* **To do**
Return each line of the data below that contains the string "kern".

* **Data extract**
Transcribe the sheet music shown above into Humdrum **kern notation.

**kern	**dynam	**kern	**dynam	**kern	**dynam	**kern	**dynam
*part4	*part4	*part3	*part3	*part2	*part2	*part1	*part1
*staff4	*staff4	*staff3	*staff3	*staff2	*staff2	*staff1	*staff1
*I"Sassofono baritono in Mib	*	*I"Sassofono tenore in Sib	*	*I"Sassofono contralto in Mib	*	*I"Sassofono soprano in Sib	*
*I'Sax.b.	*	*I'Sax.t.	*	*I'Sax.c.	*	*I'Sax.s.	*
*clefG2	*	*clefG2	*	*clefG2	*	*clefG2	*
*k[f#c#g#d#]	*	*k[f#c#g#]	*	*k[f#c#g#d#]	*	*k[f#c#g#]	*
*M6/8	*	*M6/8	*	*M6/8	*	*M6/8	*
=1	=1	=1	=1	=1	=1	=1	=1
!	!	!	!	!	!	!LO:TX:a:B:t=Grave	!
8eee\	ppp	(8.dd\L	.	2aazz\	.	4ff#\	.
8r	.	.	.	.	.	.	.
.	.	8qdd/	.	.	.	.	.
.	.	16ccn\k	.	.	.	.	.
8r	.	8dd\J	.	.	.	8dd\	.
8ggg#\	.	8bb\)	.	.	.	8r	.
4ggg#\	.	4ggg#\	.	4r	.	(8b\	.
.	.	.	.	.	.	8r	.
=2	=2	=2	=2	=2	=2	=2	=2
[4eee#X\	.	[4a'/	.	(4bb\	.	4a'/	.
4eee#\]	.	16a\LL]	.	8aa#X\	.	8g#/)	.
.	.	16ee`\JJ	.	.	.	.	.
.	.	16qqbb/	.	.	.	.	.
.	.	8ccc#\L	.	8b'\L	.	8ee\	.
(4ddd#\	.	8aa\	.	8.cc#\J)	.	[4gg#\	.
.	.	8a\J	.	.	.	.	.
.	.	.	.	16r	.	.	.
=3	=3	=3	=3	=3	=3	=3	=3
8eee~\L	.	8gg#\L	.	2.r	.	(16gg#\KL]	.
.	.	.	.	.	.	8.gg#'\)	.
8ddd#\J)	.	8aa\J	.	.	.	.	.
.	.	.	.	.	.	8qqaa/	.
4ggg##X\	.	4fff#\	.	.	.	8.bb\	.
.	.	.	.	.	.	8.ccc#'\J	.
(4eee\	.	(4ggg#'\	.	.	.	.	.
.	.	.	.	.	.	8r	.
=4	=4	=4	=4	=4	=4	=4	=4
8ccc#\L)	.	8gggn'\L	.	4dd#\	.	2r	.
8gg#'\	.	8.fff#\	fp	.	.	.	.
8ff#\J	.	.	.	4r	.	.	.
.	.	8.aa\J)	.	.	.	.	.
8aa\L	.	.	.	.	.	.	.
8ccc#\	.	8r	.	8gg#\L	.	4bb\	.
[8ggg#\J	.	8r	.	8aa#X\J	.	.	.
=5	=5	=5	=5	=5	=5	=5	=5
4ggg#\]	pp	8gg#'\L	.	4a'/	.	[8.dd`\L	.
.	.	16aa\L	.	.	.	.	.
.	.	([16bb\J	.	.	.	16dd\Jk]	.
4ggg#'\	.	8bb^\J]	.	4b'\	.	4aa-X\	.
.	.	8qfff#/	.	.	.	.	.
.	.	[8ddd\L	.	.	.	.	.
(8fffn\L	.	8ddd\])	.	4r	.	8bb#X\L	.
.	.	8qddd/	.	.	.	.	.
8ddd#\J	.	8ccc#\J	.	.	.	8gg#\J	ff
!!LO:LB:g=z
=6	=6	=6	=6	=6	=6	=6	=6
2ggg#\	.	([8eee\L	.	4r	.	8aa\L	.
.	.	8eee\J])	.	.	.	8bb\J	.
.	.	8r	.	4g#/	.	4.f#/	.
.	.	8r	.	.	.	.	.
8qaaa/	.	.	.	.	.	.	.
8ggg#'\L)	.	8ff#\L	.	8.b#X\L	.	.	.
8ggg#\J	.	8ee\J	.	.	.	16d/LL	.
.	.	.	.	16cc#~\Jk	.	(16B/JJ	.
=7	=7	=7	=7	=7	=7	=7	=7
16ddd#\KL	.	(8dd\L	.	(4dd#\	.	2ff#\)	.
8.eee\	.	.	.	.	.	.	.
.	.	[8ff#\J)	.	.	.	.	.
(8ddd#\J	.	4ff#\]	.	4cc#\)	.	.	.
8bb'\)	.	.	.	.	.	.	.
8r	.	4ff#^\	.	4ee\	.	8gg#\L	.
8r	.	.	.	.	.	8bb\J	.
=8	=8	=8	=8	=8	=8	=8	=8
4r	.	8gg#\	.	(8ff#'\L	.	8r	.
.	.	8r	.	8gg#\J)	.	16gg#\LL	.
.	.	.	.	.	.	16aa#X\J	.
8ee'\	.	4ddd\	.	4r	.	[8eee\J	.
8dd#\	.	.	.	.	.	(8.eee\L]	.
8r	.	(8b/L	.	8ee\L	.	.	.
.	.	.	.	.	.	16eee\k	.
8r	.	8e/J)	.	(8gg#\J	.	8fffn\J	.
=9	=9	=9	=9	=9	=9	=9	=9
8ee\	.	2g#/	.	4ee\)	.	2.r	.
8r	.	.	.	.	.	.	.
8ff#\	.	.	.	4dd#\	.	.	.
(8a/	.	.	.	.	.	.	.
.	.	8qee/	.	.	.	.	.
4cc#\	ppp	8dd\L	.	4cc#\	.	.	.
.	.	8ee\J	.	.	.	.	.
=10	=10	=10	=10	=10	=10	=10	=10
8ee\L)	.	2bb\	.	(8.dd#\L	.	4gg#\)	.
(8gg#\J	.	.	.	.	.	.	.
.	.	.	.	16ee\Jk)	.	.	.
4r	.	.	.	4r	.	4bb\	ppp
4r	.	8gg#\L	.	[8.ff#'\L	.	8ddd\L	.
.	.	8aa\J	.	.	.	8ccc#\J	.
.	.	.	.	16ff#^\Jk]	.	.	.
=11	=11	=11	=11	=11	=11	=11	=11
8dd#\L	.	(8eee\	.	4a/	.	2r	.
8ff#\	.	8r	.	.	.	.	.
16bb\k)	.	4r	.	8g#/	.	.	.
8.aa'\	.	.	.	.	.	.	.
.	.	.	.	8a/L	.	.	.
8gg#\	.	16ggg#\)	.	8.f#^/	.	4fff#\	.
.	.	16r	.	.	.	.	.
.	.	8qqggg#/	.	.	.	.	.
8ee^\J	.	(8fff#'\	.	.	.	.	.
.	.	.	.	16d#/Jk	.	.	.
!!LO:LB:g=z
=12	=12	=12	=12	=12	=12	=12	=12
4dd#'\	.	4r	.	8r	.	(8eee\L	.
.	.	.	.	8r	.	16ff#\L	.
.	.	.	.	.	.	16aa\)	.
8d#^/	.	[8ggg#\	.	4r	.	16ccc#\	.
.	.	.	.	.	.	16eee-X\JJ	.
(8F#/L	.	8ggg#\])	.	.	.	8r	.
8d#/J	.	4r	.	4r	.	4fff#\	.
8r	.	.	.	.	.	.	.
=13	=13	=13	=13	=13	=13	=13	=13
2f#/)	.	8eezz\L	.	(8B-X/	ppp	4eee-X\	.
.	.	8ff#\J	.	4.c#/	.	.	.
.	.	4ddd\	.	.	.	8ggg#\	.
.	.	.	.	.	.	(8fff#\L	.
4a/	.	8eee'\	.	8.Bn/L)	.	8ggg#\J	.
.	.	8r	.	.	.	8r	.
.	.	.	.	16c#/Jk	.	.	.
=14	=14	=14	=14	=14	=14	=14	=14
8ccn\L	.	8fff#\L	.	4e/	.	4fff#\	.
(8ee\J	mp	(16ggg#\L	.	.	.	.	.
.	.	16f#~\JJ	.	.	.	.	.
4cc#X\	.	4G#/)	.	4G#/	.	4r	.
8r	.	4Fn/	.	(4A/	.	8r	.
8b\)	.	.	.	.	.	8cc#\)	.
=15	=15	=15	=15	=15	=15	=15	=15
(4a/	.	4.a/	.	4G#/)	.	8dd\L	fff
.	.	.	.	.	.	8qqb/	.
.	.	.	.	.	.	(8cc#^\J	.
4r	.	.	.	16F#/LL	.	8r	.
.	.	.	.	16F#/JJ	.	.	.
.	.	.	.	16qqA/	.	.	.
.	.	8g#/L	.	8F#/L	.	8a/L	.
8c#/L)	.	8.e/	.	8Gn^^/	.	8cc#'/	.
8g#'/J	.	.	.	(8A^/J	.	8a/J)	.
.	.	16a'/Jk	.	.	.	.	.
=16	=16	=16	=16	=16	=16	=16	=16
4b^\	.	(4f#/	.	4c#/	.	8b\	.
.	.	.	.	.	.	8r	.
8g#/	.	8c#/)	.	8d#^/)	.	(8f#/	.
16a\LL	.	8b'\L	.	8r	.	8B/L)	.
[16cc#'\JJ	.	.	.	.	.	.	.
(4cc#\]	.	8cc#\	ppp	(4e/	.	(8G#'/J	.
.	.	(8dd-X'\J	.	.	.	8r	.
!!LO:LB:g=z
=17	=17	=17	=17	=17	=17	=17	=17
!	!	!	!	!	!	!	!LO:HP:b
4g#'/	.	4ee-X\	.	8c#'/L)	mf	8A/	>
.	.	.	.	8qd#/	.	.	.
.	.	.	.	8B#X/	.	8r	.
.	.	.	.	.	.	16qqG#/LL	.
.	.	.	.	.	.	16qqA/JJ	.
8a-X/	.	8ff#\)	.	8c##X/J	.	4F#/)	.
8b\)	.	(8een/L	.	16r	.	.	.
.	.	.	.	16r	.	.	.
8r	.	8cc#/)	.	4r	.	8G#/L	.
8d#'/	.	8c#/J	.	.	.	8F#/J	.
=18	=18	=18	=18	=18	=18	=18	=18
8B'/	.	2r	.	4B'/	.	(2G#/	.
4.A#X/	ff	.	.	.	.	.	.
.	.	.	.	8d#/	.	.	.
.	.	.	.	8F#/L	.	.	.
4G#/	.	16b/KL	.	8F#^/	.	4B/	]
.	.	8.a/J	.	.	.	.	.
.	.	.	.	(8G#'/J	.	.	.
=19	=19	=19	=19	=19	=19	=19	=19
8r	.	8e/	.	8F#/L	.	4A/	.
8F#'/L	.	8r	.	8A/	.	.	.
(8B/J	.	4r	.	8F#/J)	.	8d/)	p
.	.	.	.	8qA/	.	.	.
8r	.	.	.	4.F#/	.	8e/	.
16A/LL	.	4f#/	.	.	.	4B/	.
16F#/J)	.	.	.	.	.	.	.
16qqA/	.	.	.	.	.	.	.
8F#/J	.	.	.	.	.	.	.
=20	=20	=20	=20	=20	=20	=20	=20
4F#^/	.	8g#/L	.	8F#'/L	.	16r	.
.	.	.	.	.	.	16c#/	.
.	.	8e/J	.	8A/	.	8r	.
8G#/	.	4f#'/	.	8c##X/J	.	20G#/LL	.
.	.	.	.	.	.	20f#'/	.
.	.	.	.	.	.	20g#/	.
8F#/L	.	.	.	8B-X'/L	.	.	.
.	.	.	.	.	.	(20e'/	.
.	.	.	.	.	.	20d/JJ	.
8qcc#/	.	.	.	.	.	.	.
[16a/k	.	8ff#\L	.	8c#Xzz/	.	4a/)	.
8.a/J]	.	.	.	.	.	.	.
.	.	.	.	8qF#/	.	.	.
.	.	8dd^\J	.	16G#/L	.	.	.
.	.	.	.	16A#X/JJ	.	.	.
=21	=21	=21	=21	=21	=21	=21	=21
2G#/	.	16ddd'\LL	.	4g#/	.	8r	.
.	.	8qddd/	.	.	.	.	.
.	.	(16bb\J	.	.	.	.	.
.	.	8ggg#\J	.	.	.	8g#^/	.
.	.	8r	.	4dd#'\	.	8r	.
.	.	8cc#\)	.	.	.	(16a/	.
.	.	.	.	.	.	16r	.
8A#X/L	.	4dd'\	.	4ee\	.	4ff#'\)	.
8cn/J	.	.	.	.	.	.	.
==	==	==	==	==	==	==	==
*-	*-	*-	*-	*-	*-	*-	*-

* **Task output**
Transcribe the sheet music shown above into Humdrum **kern notation.
**kern	**dynam	**kern	**dynam	**kern	**dynam	**kern	**dynam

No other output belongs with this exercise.